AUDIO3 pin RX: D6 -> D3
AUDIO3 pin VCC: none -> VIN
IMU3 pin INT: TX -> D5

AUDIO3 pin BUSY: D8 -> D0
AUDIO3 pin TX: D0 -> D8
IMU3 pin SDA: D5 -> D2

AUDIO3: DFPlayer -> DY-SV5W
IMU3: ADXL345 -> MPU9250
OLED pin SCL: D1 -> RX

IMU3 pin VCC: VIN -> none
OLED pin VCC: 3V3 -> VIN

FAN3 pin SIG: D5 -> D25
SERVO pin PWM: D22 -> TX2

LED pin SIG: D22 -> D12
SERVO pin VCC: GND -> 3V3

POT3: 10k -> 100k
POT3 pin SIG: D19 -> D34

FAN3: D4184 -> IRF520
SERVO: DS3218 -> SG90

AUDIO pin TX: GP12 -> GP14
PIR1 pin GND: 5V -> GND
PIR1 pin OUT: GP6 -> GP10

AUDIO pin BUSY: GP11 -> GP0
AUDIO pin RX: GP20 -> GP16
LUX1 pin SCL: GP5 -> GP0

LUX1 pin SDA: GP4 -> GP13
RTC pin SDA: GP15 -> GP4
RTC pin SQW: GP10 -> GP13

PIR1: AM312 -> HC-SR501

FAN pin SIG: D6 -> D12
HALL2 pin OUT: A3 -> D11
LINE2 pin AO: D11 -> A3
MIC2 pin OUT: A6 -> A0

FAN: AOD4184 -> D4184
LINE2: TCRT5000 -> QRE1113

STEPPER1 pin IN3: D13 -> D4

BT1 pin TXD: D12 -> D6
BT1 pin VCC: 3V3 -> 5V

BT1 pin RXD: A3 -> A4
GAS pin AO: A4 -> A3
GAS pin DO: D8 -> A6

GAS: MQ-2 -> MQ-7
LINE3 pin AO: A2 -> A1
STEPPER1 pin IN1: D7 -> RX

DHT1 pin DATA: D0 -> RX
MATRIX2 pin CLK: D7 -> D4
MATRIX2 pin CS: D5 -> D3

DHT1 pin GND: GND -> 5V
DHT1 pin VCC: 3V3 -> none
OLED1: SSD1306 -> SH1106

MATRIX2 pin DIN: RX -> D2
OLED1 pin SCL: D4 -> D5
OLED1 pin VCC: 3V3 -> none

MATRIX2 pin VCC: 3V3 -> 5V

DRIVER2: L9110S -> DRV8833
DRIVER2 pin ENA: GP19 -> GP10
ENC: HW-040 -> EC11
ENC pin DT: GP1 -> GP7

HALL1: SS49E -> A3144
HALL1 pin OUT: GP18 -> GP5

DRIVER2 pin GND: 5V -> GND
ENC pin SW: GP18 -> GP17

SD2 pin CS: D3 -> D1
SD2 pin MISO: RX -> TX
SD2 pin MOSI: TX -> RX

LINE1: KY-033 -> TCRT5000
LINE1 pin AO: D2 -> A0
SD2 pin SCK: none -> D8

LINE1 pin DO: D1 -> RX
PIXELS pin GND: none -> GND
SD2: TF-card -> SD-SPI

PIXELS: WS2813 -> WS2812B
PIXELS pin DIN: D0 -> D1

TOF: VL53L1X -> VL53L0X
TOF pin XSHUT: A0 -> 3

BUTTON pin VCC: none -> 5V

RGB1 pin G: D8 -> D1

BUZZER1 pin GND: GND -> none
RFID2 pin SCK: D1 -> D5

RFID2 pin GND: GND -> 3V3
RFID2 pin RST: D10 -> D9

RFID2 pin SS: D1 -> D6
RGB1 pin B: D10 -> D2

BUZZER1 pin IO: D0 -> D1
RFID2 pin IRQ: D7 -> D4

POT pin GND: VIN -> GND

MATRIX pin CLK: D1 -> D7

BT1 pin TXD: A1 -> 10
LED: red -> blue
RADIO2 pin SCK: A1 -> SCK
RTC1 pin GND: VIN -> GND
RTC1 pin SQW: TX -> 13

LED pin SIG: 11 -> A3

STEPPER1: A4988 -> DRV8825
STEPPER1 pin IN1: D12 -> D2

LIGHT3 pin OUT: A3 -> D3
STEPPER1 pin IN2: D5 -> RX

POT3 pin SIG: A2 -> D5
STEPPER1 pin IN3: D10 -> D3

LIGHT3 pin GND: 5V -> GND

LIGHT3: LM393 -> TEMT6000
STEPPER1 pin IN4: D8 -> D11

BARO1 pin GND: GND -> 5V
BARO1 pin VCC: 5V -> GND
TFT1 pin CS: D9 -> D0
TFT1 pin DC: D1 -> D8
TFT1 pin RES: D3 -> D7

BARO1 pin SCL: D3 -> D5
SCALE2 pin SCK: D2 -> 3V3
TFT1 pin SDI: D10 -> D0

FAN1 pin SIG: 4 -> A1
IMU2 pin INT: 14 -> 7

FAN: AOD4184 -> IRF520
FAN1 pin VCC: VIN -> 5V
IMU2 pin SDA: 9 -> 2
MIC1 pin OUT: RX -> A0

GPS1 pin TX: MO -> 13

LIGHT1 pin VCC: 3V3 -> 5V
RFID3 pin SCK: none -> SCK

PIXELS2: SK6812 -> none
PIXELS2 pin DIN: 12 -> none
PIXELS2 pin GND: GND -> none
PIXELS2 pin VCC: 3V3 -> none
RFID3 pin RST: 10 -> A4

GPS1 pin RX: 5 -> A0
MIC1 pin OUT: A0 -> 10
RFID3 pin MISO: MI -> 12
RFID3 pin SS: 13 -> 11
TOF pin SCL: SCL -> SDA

Work instruction:
Only exact copies of the lines from the one containing "POT pin GND: VIN -> GND" to the end of the records belong in the answer.

Exercise result:
POT pin GND: VIN -> GND

MATRIX pin CLK: D1 -> D7

BT1 pin TXD: A1 -> 10
LED: red -> blue
RADIO2 pin SCK: A1 -> SCK
RTC1 pin GND: VIN -> GND
RTC1 pin SQW: TX -> 13

LED pin SIG: 11 -> A3

STEPPER1: A4988 -> DRV8825
STEPPER1 pin IN1: D12 -> D2

LIGHT3 pin OUT: A3 -> D3
STEPPER1 pin IN2: D5 -> RX

POT3 pin SIG: A2 -> D5
STEPPER1 pin IN3: D10 -> D3

LIGHT3 pin GND: 5V -> GND

LIGHT3: LM393 -> TEMT6000
STEPPER1 pin IN4: D8 -> D11

BARO1 pin GND: GND -> 5V
BARO1 pin VCC: 5V -> GND
TFT1 pin CS: D9 -> D0
TFT1 pin DC: D1 -> D8
TFT1 pin RES: D3 -> D7

BARO1 pin SCL: D3 -> D5
SCALE2 pin SCK: D2 -> 3V3
TFT1 pin SDI: D10 -> D0

FAN1 pin SIG: 4 -> A1
IMU2 pin INT: 14 -> 7

FAN: AOD4184 -> IRF520
FAN1 pin VCC: VIN -> 5V
IMU2 pin SDA: 9 -> 2
MIC1 pin OUT: RX -> A0

GPS1 pin TX: MO -> 13

LIGHT1 pin VCC: 3V3 -> 5V
RFID3 pin SCK: none -> SCK

PIXELS2: SK6812 -> none
PIXELS2 pin DIN: 12 -> none
PIXELS2 pin GND: GND -> none
PIXELS2 pin VCC: 3V3 -> none
RFID3 pin RST: 10 -> A4

GPS1 pin RX: 5 -> A0
MIC1 pin OUT: A0 -> 10
RFID3 pin MISO: MI -> 12
RFID3 pin SS: 13 -> 11
TOF pin SCL: SCL -> SDA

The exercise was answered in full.